Object correspondence data
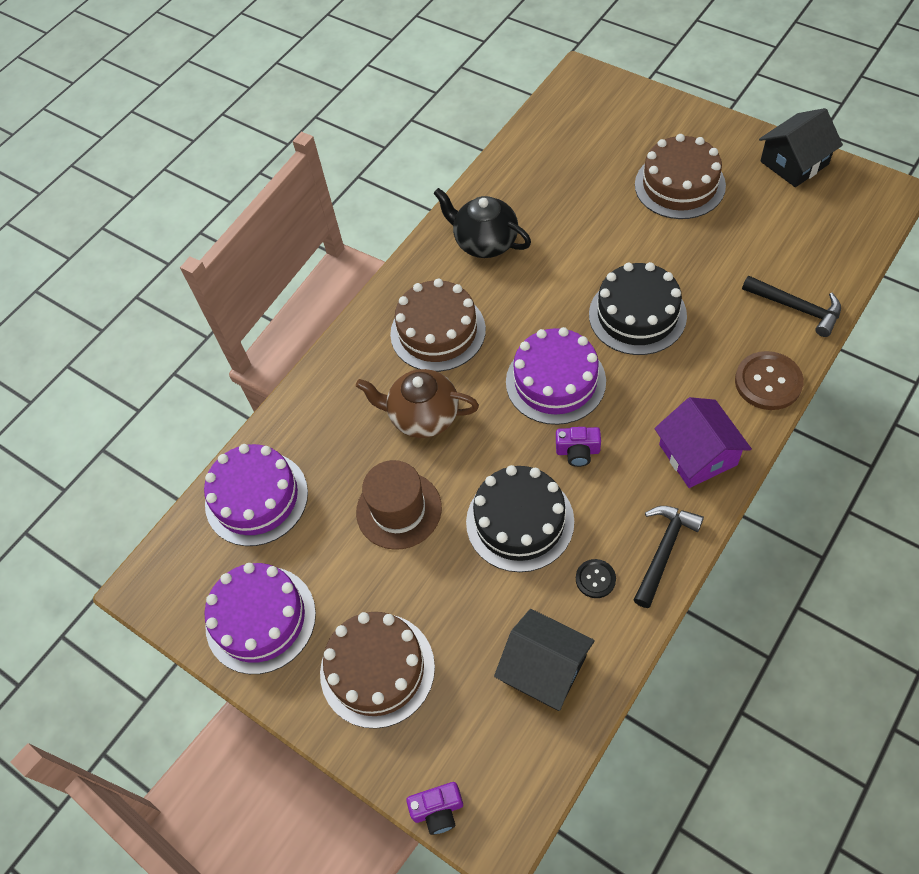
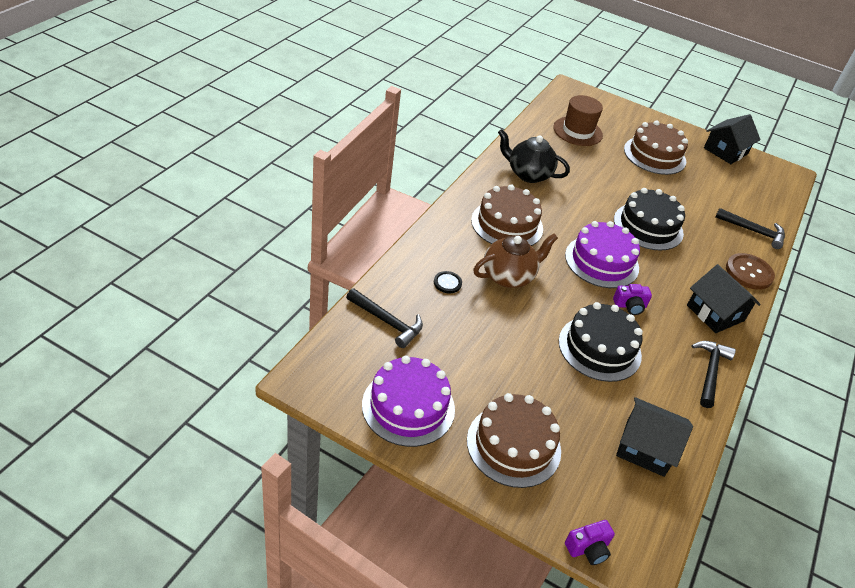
camera: 20 degrees left, 15 degrees down
(256, 498) = (387, 322): purple cake -> black hammer
(399, 510) = (505, 336): brown hat -> brown hat (577, 131)
(423, 416) = (509, 276): brown teapot -> brown teapot turned 150 degrees clockwise
(595, 579) = (666, 388): black button -> black button (447, 283)
(698, 455) = (715, 313): purple house -> black house

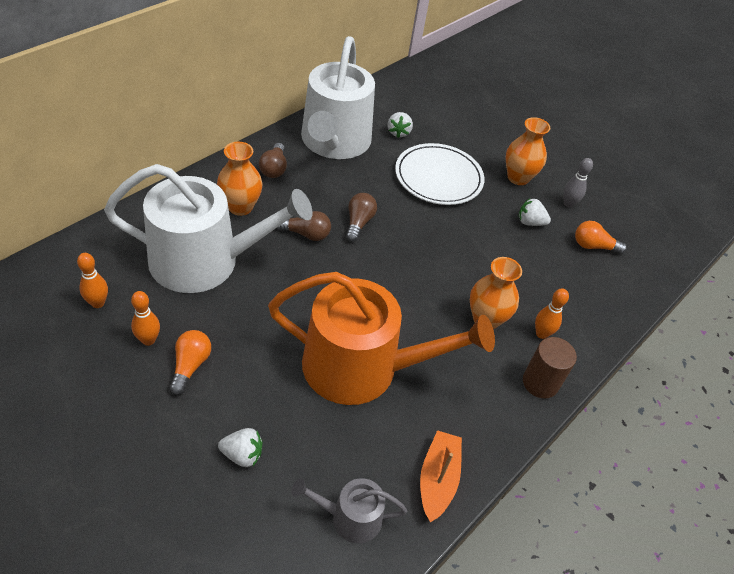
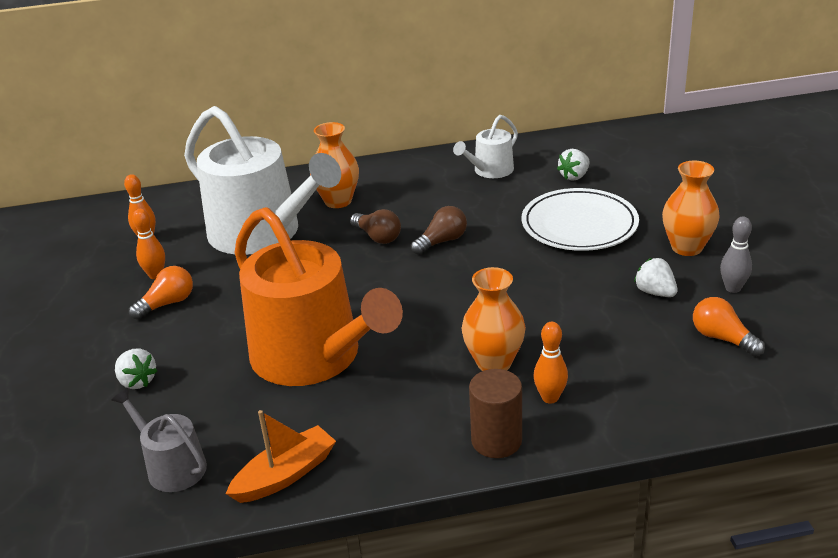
camera: 45 degrees right, 15 degrees down
(274, 168) = (403, 179): brown light bulb -> none
(334, 142) = (490, 171): white watering can -> white watering can, size x0.46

### TASK DESCRIPTION
None of the pictures should be carried over when the data above is transcribed exactly.

### ANSWER
camera: 20 degrees left, 15 degrees down
(256, 498) = (387, 322): purple cake -> black hammer
(399, 510) = (505, 336): brown hat -> brown hat (577, 131)
(423, 416) = (509, 276): brown teapot -> brown teapot turned 150 degrees clockwise
(595, 579) = (666, 388): black button -> black button (447, 283)
(698, 455) = (715, 313): purple house -> black house

camera: 45 degrees right, 15 degrees down
(274, 168) = (403, 179): brown light bulb -> none
(334, 142) = (490, 171): white watering can -> white watering can, size x0.46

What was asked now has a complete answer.